======== Recorded information
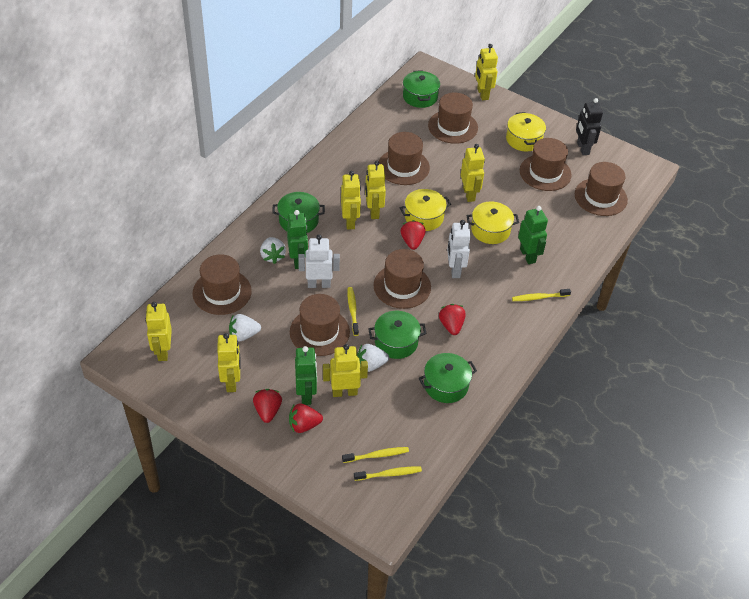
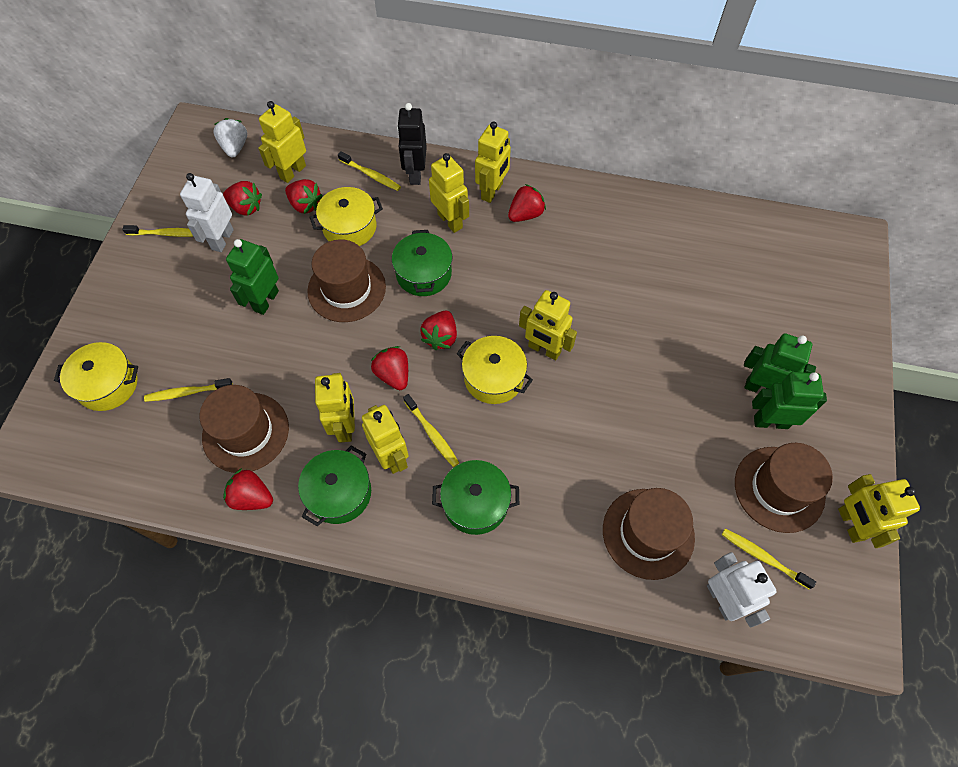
brown hat: 7 -> 4
green pot: 4 -> 3
red strawberry: 4 -> 6
white strawberry: 3 -> 1
yellow toothbrush: 4 -> 5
================
The "red strawberry: 4 -> 6" line through the last line above: set these down exactly and add nothing else.

red strawberry: 4 -> 6
white strawberry: 3 -> 1
yellow toothbrush: 4 -> 5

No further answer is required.